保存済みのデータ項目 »
###

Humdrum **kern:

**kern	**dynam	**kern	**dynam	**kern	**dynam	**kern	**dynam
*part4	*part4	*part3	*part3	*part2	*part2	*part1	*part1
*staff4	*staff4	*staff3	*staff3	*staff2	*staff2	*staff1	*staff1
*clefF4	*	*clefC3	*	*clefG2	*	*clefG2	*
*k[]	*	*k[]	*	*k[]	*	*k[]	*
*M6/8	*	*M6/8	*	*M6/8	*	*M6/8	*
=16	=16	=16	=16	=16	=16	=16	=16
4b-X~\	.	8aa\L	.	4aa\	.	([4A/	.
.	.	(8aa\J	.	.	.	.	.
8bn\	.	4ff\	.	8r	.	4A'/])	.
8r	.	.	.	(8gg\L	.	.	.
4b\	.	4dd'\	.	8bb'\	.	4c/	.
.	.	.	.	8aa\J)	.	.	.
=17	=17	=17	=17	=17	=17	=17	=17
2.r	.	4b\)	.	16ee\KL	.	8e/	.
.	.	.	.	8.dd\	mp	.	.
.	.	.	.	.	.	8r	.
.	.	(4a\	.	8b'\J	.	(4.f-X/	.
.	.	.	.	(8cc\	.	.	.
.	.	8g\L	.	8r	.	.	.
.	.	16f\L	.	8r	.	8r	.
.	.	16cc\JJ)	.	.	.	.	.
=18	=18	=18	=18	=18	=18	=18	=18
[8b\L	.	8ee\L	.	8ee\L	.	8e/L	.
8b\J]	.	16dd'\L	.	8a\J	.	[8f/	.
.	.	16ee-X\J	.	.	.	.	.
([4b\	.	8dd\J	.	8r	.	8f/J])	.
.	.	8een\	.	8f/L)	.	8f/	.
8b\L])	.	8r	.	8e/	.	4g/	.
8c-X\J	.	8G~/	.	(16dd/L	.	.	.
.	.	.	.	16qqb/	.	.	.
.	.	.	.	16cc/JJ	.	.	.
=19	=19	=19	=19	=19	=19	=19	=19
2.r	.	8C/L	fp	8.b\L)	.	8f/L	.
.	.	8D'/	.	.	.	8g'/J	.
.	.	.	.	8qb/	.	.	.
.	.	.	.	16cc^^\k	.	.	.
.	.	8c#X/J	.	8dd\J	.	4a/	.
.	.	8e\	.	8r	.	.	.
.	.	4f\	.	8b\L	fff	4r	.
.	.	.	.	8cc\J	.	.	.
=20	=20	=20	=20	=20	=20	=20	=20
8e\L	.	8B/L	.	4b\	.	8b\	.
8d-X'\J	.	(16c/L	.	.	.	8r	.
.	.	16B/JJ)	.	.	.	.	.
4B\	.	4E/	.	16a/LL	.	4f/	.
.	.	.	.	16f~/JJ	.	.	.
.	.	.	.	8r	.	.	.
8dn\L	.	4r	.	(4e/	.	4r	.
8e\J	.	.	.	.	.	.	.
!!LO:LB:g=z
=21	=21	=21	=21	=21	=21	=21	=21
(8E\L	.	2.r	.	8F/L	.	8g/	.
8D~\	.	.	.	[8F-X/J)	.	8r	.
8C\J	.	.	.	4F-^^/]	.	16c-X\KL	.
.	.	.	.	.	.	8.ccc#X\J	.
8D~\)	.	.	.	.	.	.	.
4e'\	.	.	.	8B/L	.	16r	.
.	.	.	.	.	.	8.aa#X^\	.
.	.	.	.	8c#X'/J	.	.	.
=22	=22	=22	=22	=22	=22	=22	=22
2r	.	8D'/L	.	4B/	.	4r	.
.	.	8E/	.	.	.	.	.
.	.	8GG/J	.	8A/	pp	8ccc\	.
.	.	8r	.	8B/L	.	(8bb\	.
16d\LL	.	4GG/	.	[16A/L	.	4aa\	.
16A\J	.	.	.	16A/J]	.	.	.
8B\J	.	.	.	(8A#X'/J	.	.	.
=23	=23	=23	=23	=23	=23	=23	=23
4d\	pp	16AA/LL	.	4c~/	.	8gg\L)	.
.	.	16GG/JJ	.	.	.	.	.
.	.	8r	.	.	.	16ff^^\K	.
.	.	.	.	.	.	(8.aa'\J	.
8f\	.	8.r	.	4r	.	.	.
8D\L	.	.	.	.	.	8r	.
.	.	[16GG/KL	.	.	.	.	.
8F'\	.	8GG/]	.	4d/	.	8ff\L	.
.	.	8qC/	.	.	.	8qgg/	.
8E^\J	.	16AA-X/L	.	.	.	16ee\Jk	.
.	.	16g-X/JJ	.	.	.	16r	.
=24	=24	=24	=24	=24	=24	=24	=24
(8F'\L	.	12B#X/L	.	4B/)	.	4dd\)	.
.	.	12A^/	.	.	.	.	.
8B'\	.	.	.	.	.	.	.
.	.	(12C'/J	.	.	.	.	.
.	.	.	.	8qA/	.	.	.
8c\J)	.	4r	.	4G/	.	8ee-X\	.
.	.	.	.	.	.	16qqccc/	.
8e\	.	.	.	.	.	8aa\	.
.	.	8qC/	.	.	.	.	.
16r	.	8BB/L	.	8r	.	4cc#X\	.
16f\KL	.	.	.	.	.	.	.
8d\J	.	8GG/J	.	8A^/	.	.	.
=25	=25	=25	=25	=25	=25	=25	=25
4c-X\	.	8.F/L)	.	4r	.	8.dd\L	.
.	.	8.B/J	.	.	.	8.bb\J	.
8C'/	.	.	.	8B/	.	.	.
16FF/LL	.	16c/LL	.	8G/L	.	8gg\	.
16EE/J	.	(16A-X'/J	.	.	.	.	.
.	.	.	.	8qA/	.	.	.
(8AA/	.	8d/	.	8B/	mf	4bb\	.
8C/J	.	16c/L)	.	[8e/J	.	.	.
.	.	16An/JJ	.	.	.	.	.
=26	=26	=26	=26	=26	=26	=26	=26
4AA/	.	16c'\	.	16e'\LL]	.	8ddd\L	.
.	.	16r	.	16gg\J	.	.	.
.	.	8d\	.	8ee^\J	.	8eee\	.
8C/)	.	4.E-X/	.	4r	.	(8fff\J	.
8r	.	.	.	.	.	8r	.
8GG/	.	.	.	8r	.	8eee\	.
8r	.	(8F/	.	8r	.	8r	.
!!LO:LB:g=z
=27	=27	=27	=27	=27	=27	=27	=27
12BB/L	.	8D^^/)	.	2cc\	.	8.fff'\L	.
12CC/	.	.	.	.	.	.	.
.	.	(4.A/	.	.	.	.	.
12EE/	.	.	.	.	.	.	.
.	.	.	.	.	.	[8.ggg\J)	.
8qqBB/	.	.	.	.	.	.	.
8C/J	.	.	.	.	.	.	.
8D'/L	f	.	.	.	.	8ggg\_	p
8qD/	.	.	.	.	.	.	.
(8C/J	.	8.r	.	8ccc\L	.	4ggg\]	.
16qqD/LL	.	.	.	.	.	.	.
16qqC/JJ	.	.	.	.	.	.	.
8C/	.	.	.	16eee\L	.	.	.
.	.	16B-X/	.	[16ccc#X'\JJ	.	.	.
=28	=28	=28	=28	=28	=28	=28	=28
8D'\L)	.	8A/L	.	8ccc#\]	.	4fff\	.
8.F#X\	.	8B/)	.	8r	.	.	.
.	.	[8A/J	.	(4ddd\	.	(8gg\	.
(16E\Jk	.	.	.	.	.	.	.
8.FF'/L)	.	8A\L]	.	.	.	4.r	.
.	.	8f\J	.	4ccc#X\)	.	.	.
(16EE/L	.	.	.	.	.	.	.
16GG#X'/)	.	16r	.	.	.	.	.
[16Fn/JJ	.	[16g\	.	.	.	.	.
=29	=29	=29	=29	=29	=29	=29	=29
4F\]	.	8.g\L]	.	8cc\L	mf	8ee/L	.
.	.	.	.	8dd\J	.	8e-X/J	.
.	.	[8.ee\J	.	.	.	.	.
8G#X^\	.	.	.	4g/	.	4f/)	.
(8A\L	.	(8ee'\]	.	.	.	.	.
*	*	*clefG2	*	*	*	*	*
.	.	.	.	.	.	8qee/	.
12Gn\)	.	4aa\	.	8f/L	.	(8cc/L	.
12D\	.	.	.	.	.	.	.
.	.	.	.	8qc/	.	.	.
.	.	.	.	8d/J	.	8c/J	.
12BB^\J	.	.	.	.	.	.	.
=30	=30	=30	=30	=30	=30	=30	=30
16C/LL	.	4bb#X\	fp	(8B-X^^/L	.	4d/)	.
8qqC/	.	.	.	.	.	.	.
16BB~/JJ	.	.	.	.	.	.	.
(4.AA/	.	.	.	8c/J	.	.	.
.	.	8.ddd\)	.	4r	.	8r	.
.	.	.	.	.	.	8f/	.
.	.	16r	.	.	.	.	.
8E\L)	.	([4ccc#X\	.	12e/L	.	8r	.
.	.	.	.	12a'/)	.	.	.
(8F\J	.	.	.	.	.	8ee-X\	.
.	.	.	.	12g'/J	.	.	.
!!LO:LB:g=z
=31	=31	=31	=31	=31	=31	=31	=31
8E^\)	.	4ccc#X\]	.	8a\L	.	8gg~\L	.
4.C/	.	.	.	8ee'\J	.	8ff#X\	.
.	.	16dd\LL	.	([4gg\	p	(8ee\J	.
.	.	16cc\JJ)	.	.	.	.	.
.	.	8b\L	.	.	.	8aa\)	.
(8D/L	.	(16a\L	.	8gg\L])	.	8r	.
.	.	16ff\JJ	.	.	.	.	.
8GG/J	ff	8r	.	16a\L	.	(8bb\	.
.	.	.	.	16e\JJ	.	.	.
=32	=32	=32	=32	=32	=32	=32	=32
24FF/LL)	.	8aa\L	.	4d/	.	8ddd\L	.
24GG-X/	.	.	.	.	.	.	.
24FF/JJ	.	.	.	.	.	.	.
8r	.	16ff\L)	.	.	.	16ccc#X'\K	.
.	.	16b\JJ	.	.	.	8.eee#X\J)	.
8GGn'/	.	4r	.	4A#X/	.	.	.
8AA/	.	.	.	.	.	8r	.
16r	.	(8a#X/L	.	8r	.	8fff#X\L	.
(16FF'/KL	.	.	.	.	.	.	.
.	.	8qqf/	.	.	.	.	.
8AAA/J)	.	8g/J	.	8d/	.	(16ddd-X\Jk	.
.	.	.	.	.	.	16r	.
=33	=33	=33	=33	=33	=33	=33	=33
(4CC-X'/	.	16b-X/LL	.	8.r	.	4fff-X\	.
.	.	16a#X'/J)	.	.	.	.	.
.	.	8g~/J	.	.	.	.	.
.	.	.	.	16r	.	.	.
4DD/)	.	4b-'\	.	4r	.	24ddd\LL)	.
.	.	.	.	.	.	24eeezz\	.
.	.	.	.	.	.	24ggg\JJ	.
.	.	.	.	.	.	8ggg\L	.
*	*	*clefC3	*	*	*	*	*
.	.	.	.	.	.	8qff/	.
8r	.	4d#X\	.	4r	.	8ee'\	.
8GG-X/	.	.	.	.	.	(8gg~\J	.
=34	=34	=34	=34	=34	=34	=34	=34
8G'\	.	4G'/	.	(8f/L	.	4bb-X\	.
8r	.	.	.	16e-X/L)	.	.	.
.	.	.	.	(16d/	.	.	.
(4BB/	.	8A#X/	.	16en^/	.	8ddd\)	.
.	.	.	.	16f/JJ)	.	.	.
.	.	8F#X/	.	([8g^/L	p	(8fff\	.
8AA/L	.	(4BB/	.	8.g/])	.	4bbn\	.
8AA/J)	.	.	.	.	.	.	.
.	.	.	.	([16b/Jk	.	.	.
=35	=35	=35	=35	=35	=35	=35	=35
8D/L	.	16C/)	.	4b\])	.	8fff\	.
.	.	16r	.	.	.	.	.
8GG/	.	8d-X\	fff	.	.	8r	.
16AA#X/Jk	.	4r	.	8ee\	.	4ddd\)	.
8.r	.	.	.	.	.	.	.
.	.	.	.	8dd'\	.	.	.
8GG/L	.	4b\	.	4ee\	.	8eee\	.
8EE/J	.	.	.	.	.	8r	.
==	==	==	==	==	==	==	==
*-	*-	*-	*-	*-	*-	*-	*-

###

上のレコードのうち、文字列「kern」を含む行はどれですか？該当する行をすべて見つけて書き写してください。

Humdrum **kern:
**kern	**dynam	**kern	**dynam	**kern	**dynam	**kern	**dynam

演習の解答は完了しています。